Records for the exercise:
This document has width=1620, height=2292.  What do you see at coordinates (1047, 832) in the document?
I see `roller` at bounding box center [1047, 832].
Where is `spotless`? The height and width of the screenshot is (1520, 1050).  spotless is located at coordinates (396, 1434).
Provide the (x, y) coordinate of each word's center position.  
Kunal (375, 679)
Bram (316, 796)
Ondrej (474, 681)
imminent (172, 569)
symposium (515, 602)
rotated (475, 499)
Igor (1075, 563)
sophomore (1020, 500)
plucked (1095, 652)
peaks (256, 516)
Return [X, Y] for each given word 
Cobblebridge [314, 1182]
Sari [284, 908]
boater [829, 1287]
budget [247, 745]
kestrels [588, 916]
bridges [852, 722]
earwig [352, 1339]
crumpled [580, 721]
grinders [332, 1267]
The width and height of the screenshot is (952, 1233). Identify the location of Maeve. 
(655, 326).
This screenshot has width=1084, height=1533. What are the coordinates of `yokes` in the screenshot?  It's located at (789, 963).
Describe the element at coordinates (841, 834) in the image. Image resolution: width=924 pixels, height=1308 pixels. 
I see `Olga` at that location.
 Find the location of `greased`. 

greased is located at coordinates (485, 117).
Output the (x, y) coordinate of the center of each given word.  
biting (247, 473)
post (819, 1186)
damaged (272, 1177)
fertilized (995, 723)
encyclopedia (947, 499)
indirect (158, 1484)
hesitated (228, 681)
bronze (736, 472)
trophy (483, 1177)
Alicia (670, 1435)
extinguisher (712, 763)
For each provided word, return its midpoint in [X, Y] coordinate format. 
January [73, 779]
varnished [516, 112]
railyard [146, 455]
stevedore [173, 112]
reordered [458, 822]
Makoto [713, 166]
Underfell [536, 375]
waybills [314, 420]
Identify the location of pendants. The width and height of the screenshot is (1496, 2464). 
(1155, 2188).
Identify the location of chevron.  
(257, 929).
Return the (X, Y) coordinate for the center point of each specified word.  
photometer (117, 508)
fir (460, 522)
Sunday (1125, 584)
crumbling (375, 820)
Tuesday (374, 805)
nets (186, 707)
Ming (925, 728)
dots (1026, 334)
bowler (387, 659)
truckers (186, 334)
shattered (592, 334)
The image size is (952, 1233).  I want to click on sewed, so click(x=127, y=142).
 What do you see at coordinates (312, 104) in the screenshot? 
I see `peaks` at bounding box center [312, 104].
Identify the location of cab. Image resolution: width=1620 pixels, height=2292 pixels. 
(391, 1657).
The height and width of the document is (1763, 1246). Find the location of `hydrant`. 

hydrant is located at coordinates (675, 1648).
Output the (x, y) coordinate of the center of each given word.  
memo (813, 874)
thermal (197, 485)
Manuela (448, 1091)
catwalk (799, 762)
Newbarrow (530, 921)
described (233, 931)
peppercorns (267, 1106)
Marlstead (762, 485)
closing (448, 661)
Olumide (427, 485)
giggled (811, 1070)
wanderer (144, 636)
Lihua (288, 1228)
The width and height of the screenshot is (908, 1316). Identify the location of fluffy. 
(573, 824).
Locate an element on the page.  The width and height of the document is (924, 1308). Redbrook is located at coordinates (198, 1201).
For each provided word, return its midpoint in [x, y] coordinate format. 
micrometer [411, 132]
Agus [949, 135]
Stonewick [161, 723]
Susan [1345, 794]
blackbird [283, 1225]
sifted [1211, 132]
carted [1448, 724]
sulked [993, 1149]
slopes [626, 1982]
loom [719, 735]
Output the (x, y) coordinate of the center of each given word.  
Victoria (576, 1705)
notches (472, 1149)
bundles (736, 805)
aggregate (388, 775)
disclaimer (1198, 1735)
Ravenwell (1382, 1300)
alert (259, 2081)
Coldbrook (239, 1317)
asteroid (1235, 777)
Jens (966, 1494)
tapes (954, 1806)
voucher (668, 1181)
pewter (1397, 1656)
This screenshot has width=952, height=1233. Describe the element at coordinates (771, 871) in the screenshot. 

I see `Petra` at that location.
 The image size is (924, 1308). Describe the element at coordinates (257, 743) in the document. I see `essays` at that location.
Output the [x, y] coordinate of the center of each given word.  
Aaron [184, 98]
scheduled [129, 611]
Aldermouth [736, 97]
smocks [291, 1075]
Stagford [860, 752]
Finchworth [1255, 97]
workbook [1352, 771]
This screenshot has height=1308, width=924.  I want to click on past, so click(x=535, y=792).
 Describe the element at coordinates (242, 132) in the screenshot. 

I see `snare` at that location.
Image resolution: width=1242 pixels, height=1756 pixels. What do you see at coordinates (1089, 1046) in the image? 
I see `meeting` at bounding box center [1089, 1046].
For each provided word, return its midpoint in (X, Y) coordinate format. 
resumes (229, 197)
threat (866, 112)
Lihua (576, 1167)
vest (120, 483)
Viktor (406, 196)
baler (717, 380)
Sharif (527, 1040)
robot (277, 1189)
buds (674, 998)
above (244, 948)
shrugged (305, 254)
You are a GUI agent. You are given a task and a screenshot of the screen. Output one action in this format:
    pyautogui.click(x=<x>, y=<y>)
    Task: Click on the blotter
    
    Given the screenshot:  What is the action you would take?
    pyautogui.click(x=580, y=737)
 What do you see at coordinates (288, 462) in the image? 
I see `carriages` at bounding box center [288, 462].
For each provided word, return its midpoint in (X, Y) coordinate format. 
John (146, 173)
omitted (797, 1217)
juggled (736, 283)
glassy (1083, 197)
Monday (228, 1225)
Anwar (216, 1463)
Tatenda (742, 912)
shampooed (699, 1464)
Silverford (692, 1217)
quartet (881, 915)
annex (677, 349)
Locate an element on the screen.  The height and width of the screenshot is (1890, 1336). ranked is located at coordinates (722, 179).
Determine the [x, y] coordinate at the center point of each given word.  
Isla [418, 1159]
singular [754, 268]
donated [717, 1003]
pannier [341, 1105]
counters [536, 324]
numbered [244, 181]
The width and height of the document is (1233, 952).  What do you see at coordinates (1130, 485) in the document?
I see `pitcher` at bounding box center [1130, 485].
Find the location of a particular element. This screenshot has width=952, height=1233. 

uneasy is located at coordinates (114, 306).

Work instructions: Arrange the stretch of the listing above, from its first line through the line containing "greased is located at coordinates (485, 117).", as a Markdown table with the columns Row and Entry. Number each row and leave out blank lines.

Complete response:
| Row | Entry |
|---|---|
| 1 | This document has width=1620, height=2292.  What do you see at coordinates (1047, 832) in the document? |
| 2 | I see `roller` at bounding box center [1047, 832]. |
| 3 | Where is `spotless`? The height and width of the screenshot is (1520, 1050).  spotless is located at coordinates (396, 1434). |
| 4 | Provide the (x, y) coordinate of each word's center position.   |
| 5 | Kunal (375, 679) |
| 6 | Bram (316, 796) |
| 7 | Ondrej (474, 681) |
| 8 | imminent (172, 569) |
| 9 | symposium (515, 602) |
| 10 | rotated (475, 499) |
| 11 | Igor (1075, 563) |
| 12 | sophomore (1020, 500) |
| 13 | plucked (1095, 652) |
| 14 | peaks (256, 516) |
| 15 | Return [X, Y] for each given word  |
| 16 | Cobblebridge [314, 1182] |
| 17 | Sari [284, 908] |
| 18 | boater [829, 1287] |
| 19 | budget [247, 745] |
| 20 | kestrels [588, 916] |
| 21 | bridges [852, 722] |
| 22 | earwig [352, 1339] |
| 23 | crumpled [580, 721] |
| 24 | grinders [332, 1267] |
| 25 | The width and height of the screenshot is (952, 1233). Identify the location of Maeve.  |
| 26 | (655, 326). |
| 27 | This screenshot has width=1084, height=1533. What are the coordinates of `yokes` in the screenshot?  It's located at (789, 963). |
| 28 | Describe the element at coordinates (841, 834) in the image. Image resolution: width=924 pixels, height=1308 pixels.  |
| 29 | I see `Olga` at that location. |
| 30 |  Find the location of `greased`.  |
| 31 | greased is located at coordinates (485, 117). |